WHAT THE TASK ASKS
Each record is to be duplicated exactly, with nothing added.

╔══

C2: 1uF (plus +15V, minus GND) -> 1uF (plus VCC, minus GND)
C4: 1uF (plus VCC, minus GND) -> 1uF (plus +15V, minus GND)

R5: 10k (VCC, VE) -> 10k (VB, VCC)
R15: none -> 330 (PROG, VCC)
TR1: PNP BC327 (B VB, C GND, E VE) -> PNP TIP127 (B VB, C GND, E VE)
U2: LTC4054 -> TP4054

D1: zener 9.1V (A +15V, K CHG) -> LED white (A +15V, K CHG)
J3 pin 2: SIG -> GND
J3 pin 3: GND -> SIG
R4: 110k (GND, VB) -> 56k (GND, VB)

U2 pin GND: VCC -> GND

╚══

THE ANSWER
C2: 1uF (plus +15V, minus GND) -> 1uF (plus VCC, minus GND)
C4: 1uF (plus VCC, minus GND) -> 1uF (plus +15V, minus GND)

R5: 10k (VCC, VE) -> 10k (VB, VCC)
R15: none -> 330 (PROG, VCC)
TR1: PNP BC327 (B VB, C GND, E VE) -> PNP TIP127 (B VB, C GND, E VE)
U2: LTC4054 -> TP4054

D1: zener 9.1V (A +15V, K CHG) -> LED white (A +15V, K CHG)
J3 pin 2: SIG -> GND
J3 pin 3: GND -> SIG
R4: 110k (GND, VB) -> 56k (GND, VB)

U2 pin GND: VCC -> GND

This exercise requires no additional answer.